TASK INPUTS below:

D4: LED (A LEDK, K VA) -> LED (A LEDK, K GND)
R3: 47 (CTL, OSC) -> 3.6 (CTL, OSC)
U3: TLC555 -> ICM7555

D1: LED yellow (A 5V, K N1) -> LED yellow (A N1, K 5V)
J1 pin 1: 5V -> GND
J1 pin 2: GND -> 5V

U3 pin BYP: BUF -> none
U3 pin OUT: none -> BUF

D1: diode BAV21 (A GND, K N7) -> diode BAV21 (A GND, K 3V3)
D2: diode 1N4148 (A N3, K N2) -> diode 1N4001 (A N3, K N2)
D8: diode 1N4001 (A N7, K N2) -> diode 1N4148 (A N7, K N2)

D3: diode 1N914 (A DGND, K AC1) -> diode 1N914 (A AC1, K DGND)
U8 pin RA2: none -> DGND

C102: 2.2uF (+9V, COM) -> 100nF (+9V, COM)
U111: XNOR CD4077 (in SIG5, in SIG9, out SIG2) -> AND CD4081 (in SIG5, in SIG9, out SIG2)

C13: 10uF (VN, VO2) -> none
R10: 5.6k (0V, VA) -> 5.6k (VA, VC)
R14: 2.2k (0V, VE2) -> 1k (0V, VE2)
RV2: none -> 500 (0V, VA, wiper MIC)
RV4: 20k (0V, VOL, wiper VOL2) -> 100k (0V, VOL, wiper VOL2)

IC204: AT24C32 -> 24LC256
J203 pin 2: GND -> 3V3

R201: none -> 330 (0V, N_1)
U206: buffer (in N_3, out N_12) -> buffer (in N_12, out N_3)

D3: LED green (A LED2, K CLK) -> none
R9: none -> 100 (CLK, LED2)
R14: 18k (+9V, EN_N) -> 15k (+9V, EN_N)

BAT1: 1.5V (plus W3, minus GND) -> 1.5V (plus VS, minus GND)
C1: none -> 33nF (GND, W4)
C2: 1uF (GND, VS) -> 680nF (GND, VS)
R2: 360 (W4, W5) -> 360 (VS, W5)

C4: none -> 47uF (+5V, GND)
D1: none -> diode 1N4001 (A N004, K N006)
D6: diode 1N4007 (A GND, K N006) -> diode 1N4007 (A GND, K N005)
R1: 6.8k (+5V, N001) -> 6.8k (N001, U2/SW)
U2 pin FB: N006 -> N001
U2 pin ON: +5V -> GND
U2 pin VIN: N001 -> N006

End of TASK INPUTS.

#### WHAT TO PRODUCE
I need each of the entries above printed again exactly.

#### REPLY
D4: LED (A LEDK, K VA) -> LED (A LEDK, K GND)
R3: 47 (CTL, OSC) -> 3.6 (CTL, OSC)
U3: TLC555 -> ICM7555

D1: LED yellow (A 5V, K N1) -> LED yellow (A N1, K 5V)
J1 pin 1: 5V -> GND
J1 pin 2: GND -> 5V

U3 pin BYP: BUF -> none
U3 pin OUT: none -> BUF

D1: diode BAV21 (A GND, K N7) -> diode BAV21 (A GND, K 3V3)
D2: diode 1N4148 (A N3, K N2) -> diode 1N4001 (A N3, K N2)
D8: diode 1N4001 (A N7, K N2) -> diode 1N4148 (A N7, K N2)

D3: diode 1N914 (A DGND, K AC1) -> diode 1N914 (A AC1, K DGND)
U8 pin RA2: none -> DGND

C102: 2.2uF (+9V, COM) -> 100nF (+9V, COM)
U111: XNOR CD4077 (in SIG5, in SIG9, out SIG2) -> AND CD4081 (in SIG5, in SIG9, out SIG2)

C13: 10uF (VN, VO2) -> none
R10: 5.6k (0V, VA) -> 5.6k (VA, VC)
R14: 2.2k (0V, VE2) -> 1k (0V, VE2)
RV2: none -> 500 (0V, VA, wiper MIC)
RV4: 20k (0V, VOL, wiper VOL2) -> 100k (0V, VOL, wiper VOL2)

IC204: AT24C32 -> 24LC256
J203 pin 2: GND -> 3V3

R201: none -> 330 (0V, N_1)
U206: buffer (in N_3, out N_12) -> buffer (in N_12, out N_3)

D3: LED green (A LED2, K CLK) -> none
R9: none -> 100 (CLK, LED2)
R14: 18k (+9V, EN_N) -> 15k (+9V, EN_N)

BAT1: 1.5V (plus W3, minus GND) -> 1.5V (plus VS, minus GND)
C1: none -> 33nF (GND, W4)
C2: 1uF (GND, VS) -> 680nF (GND, VS)
R2: 360 (W4, W5) -> 360 (VS, W5)

C4: none -> 47uF (+5V, GND)
D1: none -> diode 1N4001 (A N004, K N006)
D6: diode 1N4007 (A GND, K N006) -> diode 1N4007 (A GND, K N005)
R1: 6.8k (+5V, N001) -> 6.8k (N001, U2/SW)
U2 pin FB: N006 -> N001
U2 pin ON: +5V -> GND
U2 pin VIN: N001 -> N006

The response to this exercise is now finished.